- **What to produce**
Below are entries; print them exactly from the first line through the one containing "R4: 22k (SIG5, VA) -> 22k (COM, VA)".

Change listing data
◆ ◆ ◆
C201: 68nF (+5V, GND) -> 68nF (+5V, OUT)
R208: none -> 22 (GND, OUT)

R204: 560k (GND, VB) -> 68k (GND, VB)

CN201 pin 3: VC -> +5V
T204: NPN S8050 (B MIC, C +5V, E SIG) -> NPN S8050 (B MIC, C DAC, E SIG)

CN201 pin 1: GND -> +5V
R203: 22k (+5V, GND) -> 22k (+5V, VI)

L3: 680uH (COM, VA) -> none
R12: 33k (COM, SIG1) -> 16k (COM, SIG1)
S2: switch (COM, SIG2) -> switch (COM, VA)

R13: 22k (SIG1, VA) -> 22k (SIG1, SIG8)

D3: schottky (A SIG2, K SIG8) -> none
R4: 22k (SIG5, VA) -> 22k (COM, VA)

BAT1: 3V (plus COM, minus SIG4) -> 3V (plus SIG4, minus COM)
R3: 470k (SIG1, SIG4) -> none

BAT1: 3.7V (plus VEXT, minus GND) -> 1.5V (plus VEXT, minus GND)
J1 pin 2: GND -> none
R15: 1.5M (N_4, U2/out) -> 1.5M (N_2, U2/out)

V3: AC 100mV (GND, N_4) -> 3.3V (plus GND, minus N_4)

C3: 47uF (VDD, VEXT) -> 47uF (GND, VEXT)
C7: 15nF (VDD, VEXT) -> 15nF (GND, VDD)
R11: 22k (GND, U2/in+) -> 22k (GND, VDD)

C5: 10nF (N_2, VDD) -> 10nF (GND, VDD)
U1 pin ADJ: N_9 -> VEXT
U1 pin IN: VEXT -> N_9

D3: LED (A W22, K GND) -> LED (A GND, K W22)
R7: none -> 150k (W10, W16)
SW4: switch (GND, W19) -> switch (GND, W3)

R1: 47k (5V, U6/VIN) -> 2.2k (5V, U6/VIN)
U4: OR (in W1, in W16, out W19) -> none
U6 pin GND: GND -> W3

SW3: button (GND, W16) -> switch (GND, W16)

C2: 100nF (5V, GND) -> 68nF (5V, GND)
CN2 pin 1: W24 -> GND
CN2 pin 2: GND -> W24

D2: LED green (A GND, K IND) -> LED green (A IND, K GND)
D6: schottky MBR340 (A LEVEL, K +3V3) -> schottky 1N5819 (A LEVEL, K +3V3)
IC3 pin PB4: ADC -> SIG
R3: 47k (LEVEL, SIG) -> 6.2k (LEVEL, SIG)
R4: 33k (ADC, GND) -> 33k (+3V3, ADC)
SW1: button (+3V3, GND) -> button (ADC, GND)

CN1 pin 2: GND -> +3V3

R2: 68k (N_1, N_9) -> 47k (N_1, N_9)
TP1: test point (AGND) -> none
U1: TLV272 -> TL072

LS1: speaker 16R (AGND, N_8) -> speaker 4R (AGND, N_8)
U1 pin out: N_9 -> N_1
◆ ◆ ◆
- **Solution below**
C201: 68nF (+5V, GND) -> 68nF (+5V, OUT)
R208: none -> 22 (GND, OUT)

R204: 560k (GND, VB) -> 68k (GND, VB)

CN201 pin 3: VC -> +5V
T204: NPN S8050 (B MIC, C +5V, E SIG) -> NPN S8050 (B MIC, C DAC, E SIG)

CN201 pin 1: GND -> +5V
R203: 22k (+5V, GND) -> 22k (+5V, VI)

L3: 680uH (COM, VA) -> none
R12: 33k (COM, SIG1) -> 16k (COM, SIG1)
S2: switch (COM, SIG2) -> switch (COM, VA)

R13: 22k (SIG1, VA) -> 22k (SIG1, SIG8)

D3: schottky (A SIG2, K SIG8) -> none
R4: 22k (SIG5, VA) -> 22k (COM, VA)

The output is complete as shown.